| DIRECTIONS |
Your answer should be the lines from the one with "cyan semicircle: (39, 113) -> (29, 65), moved" to the end of the data below, both included, exact and free of pictures.

*** MATERIAL TO PROCESS ***

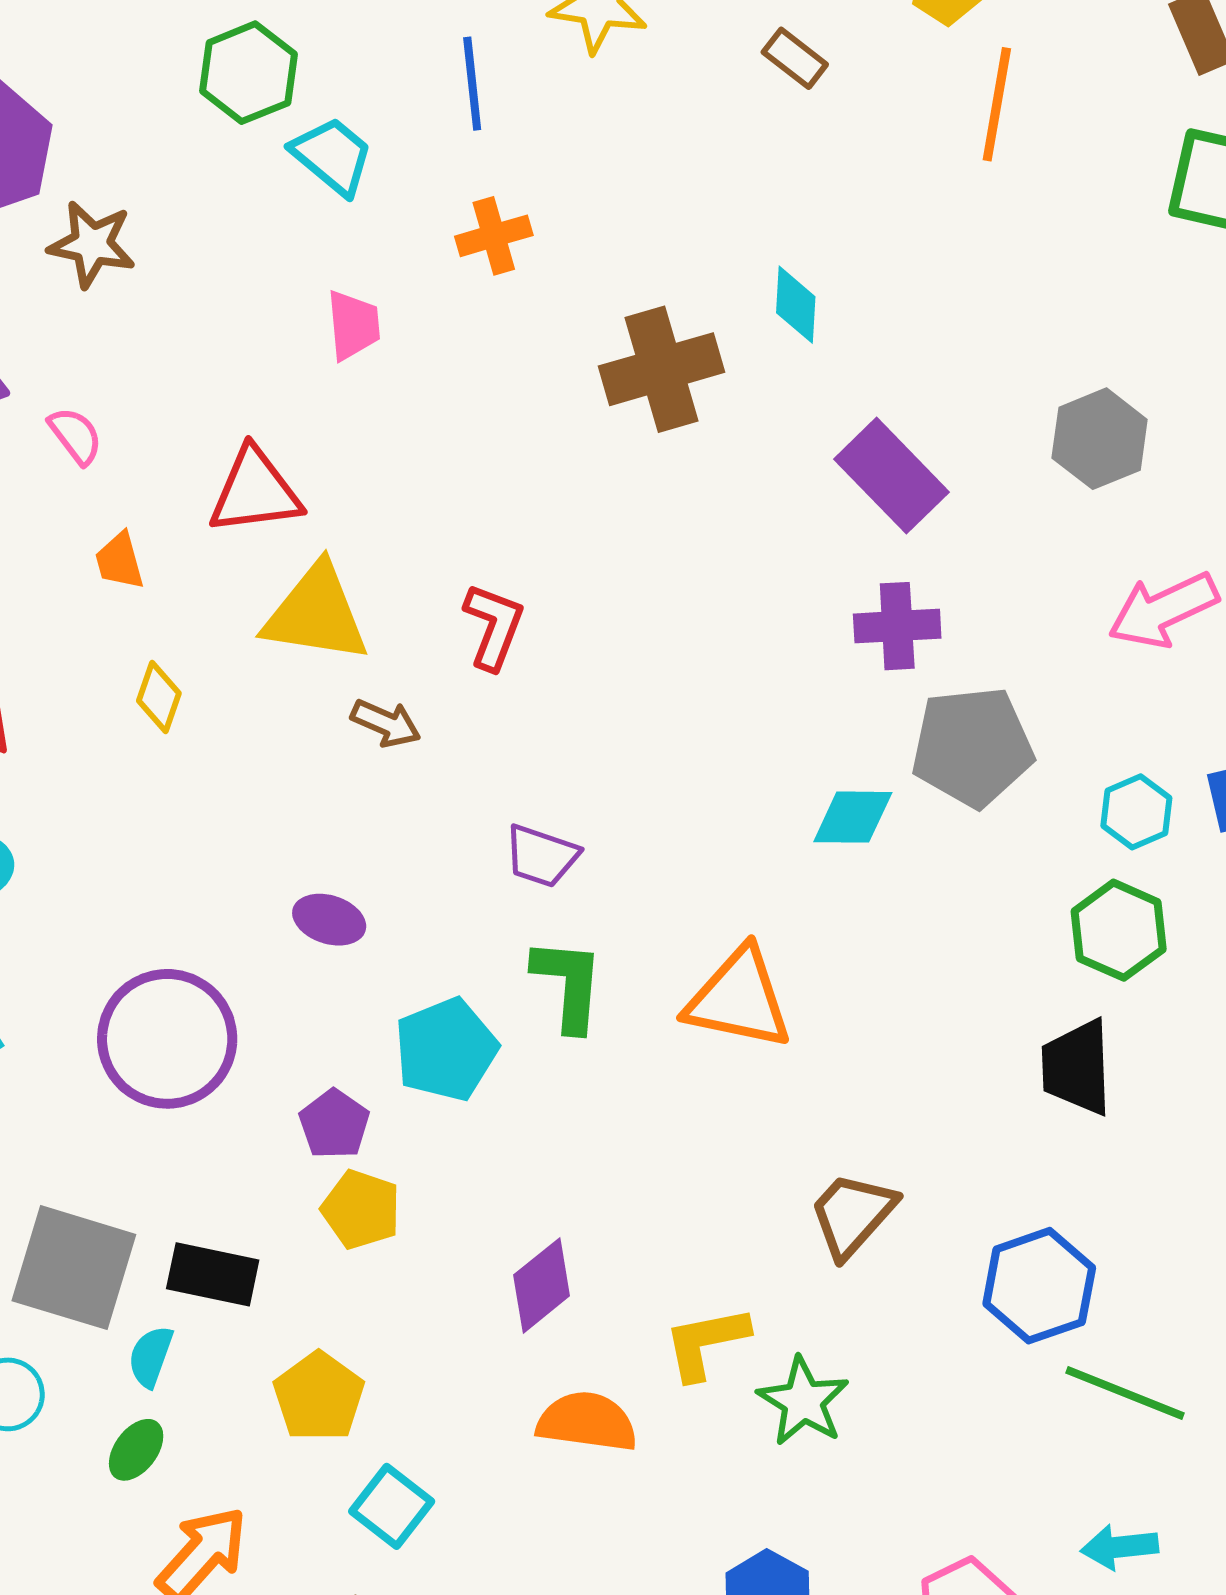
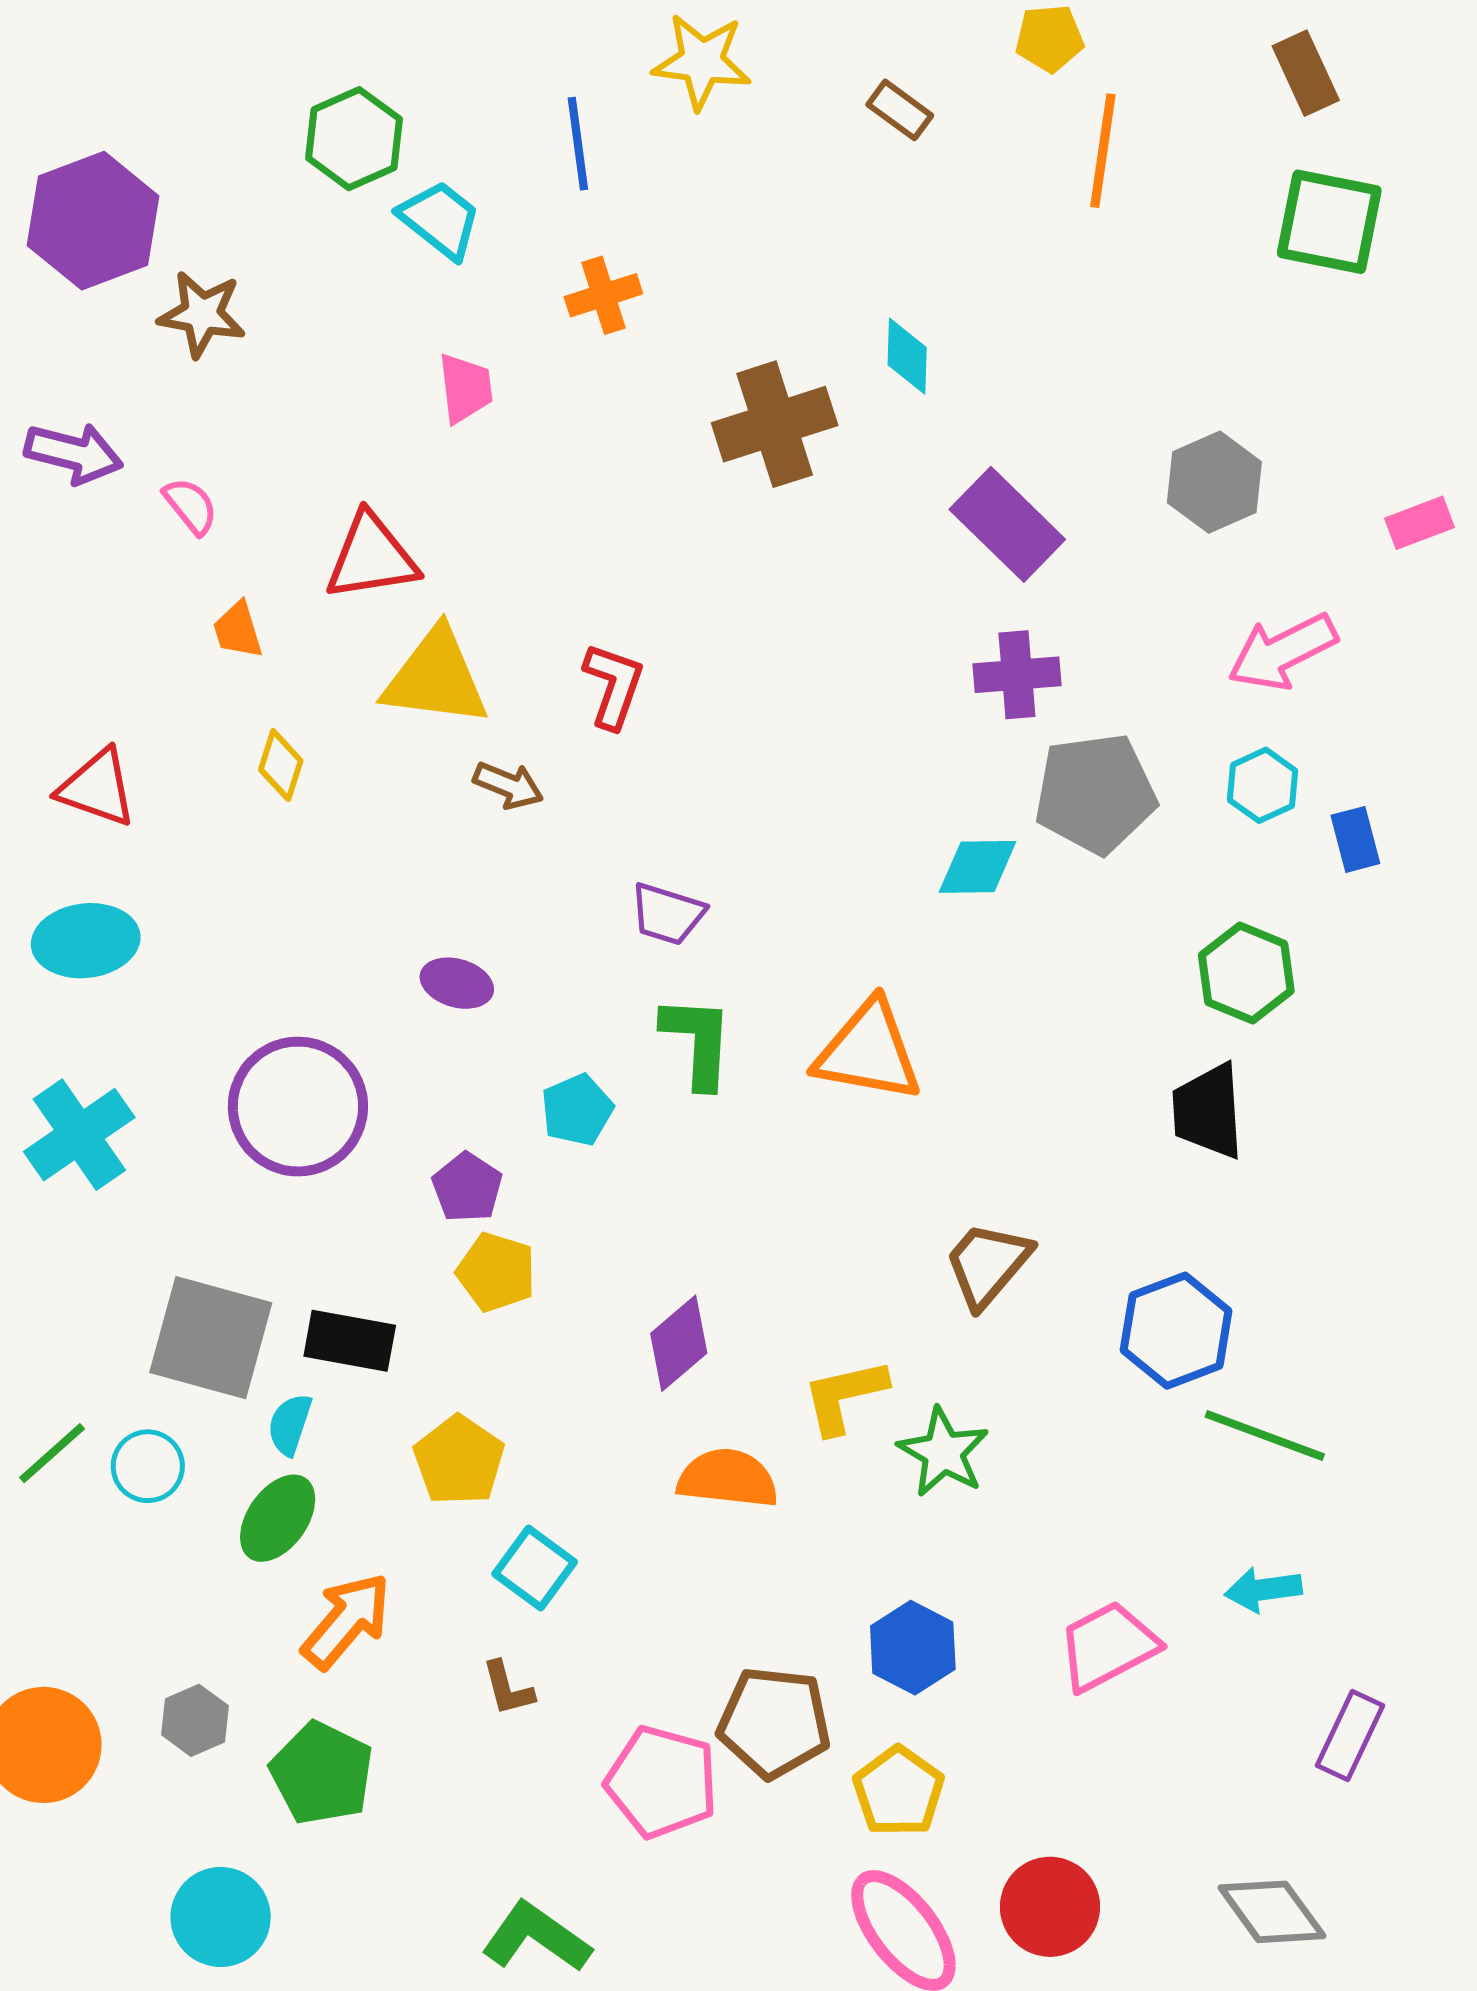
cyan hexagon: (1136, 812) -> (1263, 785), moved
cyan pentagon: (446, 1049) -> (577, 1110), size x0.7
green ellipse: (136, 1450) -> (278, 1518), size x1.4

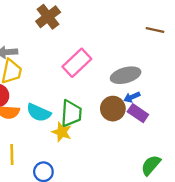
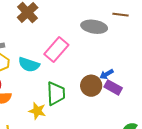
gray ellipse: (126, 75) -> (94, 27), moved, turned 30
cyan semicircle: (39, 113) -> (29, 65), moved
yellow star: (62, 132) -> (37, 111), moved

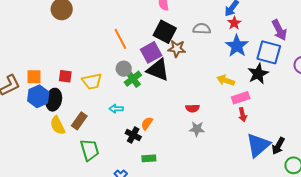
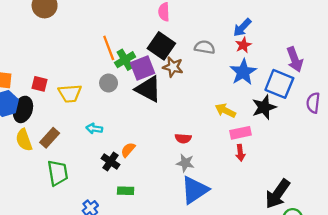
green cross: (133, 79) -> (125, 60), moved
blue triangle: (258, 145) -> (195, 190), moved
black arrow: (278, 146) -> (278, 194), size x1.5

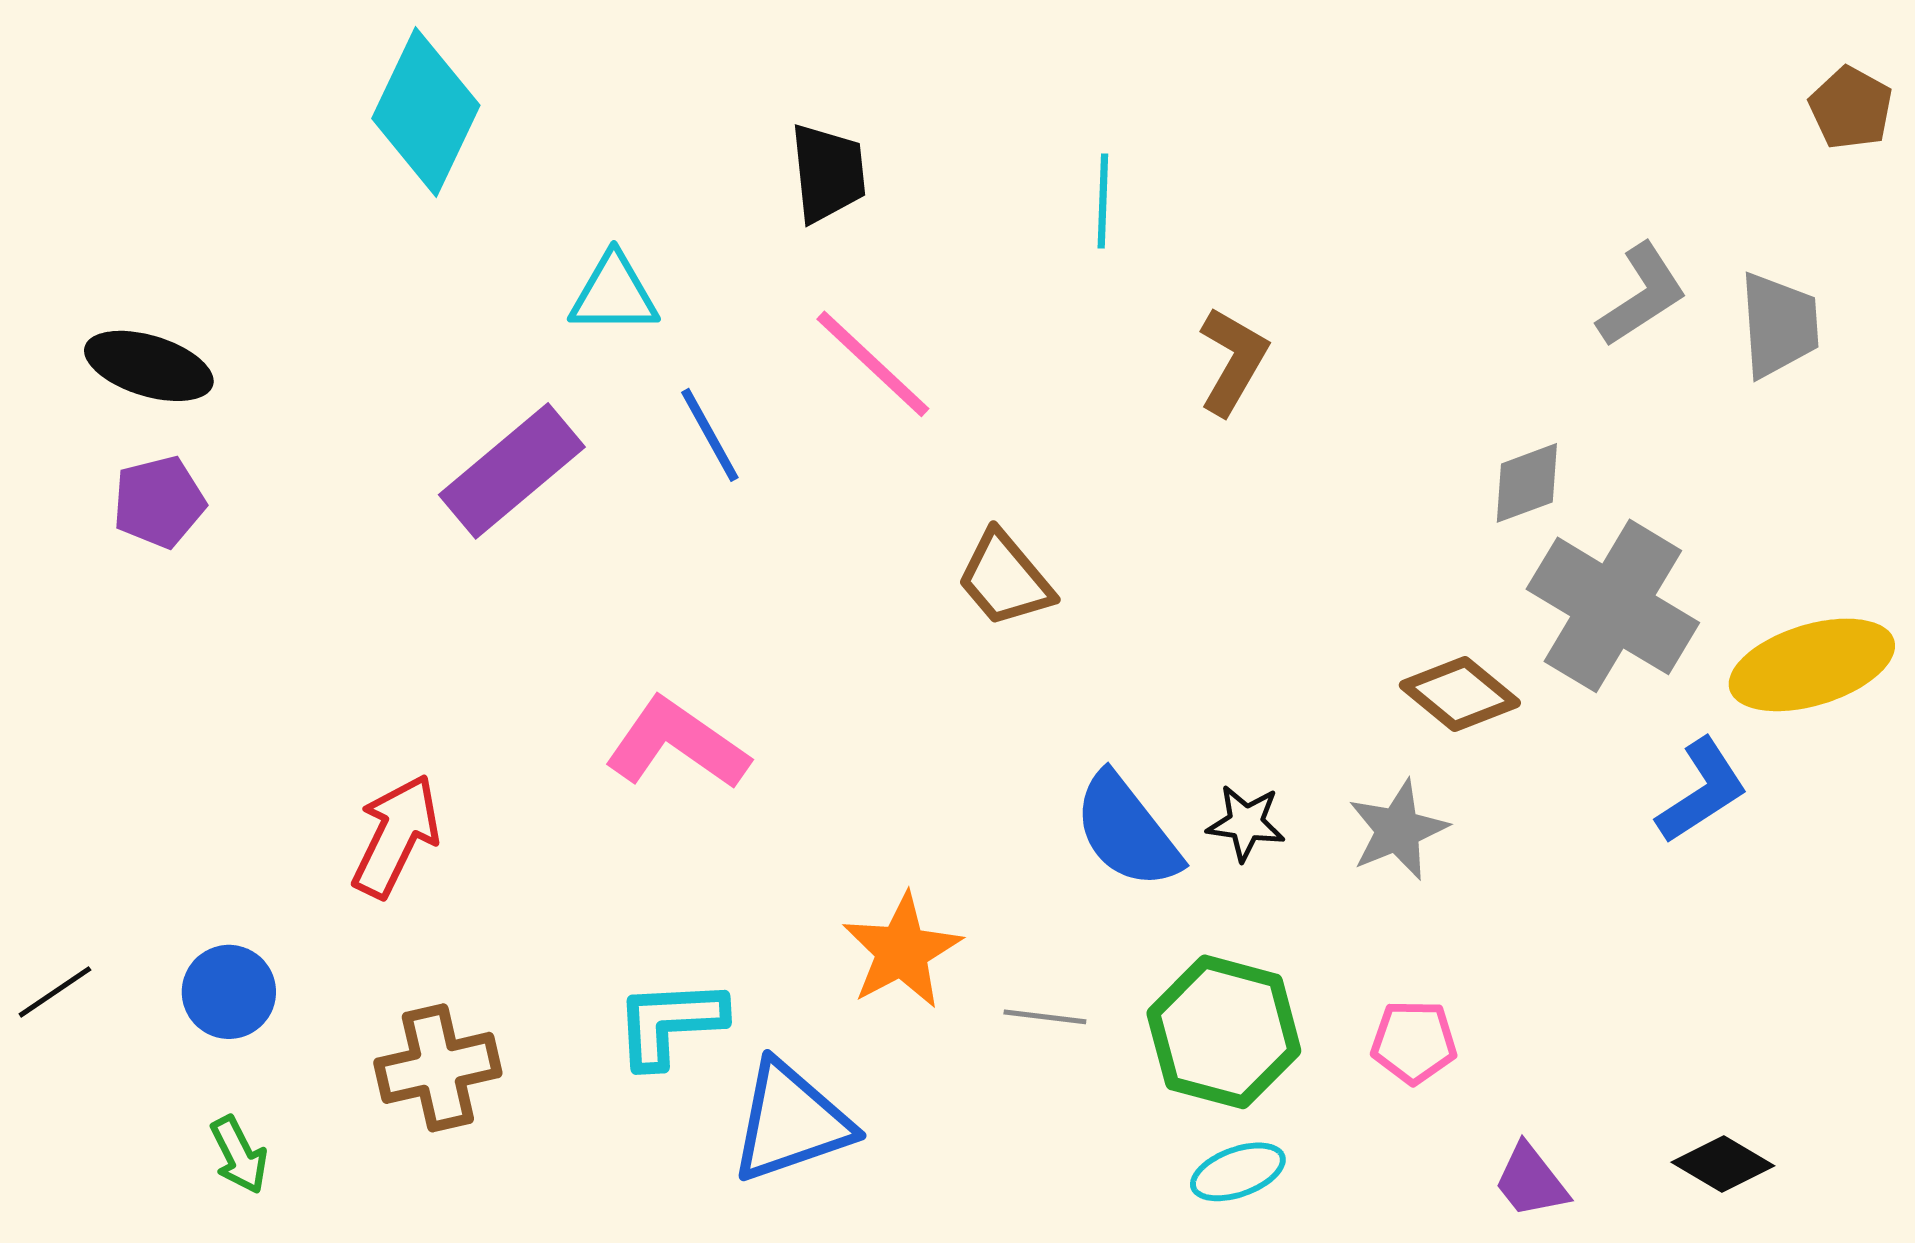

***

| WORKED SOLUTION |
cyan semicircle: (39, 113) -> (29, 65), moved
yellow star: (62, 132) -> (37, 111), moved

green cross: (133, 79) -> (125, 60), moved
blue triangle: (258, 145) -> (195, 190), moved
black arrow: (278, 146) -> (278, 194), size x1.5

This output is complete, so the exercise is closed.